Turn the data, from its first line through the line containing "Outline every building", into a numbered list that skips blank lines.

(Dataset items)

◇ ◇ ◇ ◇ ◇ ◇ ◇

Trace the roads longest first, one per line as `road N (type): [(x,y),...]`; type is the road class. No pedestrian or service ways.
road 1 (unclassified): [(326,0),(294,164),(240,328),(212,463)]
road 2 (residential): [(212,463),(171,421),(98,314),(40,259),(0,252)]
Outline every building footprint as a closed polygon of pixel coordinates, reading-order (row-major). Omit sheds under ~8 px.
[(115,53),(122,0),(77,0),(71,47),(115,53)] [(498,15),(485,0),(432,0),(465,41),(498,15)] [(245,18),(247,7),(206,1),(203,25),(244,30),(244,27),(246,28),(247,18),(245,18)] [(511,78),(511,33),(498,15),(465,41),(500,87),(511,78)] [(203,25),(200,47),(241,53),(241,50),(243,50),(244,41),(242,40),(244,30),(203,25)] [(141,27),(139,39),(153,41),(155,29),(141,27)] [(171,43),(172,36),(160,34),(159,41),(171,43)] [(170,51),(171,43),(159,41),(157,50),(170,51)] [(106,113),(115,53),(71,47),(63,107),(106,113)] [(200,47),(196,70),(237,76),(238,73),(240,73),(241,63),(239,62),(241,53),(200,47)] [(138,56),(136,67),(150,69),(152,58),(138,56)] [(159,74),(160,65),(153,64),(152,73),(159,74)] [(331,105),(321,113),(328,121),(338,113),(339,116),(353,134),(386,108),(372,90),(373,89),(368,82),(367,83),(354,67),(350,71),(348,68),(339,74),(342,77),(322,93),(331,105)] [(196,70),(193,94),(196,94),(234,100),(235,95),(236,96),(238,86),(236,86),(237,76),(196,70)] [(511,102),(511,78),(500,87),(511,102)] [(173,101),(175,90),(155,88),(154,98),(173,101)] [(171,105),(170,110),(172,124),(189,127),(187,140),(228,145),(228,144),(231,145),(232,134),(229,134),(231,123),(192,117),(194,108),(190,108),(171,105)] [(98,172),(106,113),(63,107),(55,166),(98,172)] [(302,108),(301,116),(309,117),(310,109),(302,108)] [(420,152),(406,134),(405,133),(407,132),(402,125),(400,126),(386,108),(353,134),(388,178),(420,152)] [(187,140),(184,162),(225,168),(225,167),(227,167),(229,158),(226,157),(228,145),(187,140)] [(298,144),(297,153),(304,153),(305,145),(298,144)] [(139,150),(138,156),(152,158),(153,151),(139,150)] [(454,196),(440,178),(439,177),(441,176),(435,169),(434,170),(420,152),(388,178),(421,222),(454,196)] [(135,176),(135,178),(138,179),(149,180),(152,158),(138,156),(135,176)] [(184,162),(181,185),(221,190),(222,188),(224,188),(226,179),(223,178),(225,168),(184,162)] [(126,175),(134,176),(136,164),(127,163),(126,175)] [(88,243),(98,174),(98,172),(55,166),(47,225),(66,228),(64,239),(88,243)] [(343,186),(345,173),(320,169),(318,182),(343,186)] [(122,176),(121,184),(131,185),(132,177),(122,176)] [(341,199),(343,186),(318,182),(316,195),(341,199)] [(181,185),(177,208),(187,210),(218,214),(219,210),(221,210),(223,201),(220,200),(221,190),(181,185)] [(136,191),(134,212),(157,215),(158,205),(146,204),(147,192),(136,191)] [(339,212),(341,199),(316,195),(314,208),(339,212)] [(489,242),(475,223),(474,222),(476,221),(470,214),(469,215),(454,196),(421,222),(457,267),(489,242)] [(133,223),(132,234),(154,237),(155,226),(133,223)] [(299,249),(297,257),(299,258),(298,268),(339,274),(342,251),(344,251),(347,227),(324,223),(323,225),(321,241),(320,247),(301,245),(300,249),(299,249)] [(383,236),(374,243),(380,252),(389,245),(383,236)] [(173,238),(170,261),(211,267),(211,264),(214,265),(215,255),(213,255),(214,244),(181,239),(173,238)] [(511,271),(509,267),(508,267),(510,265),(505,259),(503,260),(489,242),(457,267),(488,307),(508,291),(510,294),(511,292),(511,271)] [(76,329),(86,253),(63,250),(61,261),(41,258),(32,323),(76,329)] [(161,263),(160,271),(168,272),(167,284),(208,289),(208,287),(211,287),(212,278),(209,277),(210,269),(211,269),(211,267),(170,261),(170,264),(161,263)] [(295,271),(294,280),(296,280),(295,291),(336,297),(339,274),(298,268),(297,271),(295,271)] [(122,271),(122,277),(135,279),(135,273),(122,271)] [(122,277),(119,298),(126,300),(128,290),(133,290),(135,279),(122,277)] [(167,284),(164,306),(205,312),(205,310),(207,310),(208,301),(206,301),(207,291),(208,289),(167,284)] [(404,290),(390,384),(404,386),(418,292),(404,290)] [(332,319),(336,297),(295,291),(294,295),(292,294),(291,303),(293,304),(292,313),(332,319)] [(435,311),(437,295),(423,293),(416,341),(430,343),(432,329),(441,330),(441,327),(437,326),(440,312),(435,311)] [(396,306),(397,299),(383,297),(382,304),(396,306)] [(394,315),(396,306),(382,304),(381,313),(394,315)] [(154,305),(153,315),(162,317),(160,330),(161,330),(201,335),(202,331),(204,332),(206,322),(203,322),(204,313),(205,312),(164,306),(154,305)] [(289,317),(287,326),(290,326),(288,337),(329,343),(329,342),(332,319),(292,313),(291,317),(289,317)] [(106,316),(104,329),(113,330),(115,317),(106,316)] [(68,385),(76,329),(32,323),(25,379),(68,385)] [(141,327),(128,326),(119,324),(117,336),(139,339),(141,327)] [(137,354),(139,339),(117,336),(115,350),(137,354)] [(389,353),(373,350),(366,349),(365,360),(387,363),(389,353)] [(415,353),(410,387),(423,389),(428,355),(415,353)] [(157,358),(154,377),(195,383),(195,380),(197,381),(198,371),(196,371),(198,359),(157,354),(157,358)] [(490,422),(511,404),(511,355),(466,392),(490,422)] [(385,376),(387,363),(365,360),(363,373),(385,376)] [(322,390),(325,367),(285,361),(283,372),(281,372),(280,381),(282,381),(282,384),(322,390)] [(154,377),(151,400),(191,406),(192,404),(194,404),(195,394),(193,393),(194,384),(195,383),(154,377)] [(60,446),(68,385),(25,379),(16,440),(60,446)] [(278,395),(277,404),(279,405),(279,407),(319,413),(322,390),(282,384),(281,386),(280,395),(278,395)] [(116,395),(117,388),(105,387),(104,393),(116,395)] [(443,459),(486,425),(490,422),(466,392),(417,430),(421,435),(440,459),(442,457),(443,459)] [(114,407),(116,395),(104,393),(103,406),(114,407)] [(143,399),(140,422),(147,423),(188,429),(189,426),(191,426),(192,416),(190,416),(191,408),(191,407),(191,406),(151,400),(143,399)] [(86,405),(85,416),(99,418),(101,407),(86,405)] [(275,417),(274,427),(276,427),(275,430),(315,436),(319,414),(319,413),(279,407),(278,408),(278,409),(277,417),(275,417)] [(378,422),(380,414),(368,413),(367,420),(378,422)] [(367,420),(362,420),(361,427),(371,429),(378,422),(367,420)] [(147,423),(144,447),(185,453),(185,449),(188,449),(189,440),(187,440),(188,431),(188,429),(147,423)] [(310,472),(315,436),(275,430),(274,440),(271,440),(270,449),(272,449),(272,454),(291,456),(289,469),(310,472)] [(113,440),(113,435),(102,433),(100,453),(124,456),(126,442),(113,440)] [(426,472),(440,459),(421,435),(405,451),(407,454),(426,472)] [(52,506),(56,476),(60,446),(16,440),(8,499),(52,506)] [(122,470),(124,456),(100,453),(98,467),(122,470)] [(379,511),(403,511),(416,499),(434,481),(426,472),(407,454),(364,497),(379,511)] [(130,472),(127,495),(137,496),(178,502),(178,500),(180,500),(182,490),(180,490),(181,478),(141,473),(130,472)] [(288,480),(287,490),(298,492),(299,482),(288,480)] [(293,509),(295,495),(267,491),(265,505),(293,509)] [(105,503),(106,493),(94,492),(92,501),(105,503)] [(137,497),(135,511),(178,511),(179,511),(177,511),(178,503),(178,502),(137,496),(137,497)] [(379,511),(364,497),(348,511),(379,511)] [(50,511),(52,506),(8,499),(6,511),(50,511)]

◇ ◇ ◇ ◇ ◇ ◇ ◇

## Reply
1. Trace the roads longest first, one per line as `road N (type): [(x,y),...]`; type is the road class. No pedestrian or service ways.
2. road 1 (unclassified): [(326,0),(294,164),(240,328),(212,463)]
3. road 2 (residential): [(212,463),(171,421),(98,314),(40,259),(0,252)]
4. Outline every building footprint as a closed polygon of pixel coordinates, reading-order (row-major). Omit sheds under ~8 px.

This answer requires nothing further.